# YOUR GOAL:
Set down, exactly and in full, the line holding "L1: 100mH (SIG3, SIG13)" and all the lines after it until the listing ends, and nothing else.

* * * * *

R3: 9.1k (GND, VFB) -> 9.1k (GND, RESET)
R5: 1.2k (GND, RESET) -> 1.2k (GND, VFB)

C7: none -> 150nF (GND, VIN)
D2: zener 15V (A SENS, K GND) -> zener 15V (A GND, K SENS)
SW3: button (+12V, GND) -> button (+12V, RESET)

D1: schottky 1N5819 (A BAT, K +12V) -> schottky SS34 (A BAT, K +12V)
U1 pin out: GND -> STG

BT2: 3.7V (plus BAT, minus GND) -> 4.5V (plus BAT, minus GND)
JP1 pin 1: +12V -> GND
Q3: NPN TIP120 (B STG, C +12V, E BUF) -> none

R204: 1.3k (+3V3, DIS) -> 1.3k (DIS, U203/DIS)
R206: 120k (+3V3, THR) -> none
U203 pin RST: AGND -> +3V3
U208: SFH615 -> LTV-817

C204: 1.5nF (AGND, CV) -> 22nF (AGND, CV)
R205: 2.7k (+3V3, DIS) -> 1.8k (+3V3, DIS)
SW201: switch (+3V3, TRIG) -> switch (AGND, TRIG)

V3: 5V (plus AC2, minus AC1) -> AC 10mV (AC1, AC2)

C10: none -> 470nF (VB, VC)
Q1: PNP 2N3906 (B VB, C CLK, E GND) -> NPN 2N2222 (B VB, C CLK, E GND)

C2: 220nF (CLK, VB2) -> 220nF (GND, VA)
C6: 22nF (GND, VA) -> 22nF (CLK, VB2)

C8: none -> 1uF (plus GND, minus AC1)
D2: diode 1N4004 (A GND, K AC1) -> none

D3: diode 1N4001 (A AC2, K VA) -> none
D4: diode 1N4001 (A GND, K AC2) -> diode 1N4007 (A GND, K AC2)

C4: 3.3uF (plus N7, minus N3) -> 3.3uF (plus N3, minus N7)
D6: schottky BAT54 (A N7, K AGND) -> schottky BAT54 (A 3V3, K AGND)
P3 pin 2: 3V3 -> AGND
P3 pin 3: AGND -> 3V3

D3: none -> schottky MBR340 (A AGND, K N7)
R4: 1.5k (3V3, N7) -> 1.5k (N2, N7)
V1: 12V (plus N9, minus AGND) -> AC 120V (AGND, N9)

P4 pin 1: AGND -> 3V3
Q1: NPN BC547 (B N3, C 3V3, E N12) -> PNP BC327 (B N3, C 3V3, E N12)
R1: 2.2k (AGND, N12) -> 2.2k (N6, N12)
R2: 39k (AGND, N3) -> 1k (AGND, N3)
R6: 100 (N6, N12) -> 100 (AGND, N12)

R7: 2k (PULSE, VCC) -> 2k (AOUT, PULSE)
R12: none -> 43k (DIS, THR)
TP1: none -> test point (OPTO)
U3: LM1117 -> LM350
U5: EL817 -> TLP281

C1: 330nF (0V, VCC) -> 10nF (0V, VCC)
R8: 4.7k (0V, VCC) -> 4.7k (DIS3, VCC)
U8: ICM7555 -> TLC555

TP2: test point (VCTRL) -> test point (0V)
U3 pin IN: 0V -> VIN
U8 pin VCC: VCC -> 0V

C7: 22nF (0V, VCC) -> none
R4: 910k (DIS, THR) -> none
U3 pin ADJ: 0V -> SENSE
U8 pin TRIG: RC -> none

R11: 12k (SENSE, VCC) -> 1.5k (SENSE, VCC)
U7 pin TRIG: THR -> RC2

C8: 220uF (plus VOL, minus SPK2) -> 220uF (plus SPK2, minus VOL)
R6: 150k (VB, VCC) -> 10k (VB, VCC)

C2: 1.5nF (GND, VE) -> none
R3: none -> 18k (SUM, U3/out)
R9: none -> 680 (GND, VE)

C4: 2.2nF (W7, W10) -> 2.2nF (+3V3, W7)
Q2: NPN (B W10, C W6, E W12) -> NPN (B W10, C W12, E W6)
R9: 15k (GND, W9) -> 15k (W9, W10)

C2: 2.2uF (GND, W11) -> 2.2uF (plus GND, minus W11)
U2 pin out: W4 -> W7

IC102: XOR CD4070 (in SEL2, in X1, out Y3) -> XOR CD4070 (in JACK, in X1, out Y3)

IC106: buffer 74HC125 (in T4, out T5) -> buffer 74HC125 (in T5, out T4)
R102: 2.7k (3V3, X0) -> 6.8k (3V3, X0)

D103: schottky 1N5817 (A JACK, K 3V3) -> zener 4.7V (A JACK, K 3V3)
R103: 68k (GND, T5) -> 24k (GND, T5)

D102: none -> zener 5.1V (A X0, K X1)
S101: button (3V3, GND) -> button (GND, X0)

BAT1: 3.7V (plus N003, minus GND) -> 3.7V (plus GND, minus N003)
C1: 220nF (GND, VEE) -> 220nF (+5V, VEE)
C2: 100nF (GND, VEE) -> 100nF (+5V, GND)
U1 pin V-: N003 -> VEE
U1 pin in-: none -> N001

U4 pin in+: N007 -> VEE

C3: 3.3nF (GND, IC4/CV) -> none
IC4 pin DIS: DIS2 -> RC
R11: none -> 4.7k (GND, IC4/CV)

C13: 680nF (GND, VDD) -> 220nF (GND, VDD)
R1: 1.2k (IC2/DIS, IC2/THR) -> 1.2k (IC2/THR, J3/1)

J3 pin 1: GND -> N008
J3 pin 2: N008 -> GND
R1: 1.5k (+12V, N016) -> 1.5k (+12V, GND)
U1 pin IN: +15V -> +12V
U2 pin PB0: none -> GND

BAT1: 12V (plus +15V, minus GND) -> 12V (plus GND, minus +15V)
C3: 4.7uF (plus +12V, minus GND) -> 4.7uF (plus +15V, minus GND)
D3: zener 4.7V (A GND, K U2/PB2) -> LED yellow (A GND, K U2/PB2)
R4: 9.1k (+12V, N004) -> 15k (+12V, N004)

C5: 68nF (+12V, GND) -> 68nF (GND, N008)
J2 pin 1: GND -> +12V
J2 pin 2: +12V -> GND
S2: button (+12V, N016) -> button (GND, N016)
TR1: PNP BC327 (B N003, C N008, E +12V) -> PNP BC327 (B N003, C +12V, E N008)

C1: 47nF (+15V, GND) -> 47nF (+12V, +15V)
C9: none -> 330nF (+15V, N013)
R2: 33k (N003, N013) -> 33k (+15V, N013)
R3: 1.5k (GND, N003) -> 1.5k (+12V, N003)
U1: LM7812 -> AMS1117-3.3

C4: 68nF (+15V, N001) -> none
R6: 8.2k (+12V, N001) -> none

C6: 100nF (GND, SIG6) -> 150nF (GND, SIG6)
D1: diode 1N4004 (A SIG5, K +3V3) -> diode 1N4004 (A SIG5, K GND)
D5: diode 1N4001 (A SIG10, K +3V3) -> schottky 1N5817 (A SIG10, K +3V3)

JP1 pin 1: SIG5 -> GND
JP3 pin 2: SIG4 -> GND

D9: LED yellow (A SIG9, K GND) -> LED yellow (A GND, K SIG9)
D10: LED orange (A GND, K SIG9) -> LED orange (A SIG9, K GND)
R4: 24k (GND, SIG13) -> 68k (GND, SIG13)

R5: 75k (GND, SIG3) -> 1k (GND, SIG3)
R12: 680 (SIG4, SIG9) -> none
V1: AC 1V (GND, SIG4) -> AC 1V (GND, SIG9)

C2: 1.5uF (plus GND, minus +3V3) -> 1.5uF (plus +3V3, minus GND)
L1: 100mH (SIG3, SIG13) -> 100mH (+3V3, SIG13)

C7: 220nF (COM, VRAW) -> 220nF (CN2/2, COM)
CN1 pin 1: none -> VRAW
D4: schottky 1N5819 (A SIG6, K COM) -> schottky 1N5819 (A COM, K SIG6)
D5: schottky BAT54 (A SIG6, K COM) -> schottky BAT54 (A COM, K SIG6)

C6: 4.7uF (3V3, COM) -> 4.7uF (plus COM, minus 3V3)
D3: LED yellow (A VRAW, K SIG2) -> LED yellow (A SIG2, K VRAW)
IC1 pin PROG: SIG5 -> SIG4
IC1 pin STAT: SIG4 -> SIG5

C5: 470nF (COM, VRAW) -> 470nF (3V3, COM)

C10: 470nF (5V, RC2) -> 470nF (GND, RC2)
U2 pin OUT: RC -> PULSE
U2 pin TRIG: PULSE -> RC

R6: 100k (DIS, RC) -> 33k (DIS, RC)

* * * * *

# TASK RESPONSE:
L1: 100mH (SIG3, SIG13) -> 100mH (+3V3, SIG13)

C7: 220nF (COM, VRAW) -> 220nF (CN2/2, COM)
CN1 pin 1: none -> VRAW
D4: schottky 1N5819 (A SIG6, K COM) -> schottky 1N5819 (A COM, K SIG6)
D5: schottky BAT54 (A SIG6, K COM) -> schottky BAT54 (A COM, K SIG6)

C6: 4.7uF (3V3, COM) -> 4.7uF (plus COM, minus 3V3)
D3: LED yellow (A VRAW, K SIG2) -> LED yellow (A SIG2, K VRAW)
IC1 pin PROG: SIG5 -> SIG4
IC1 pin STAT: SIG4 -> SIG5

C5: 470nF (COM, VRAW) -> 470nF (3V3, COM)

C10: 470nF (5V, RC2) -> 470nF (GND, RC2)
U2 pin OUT: RC -> PULSE
U2 pin TRIG: PULSE -> RC

R6: 100k (DIS, RC) -> 33k (DIS, RC)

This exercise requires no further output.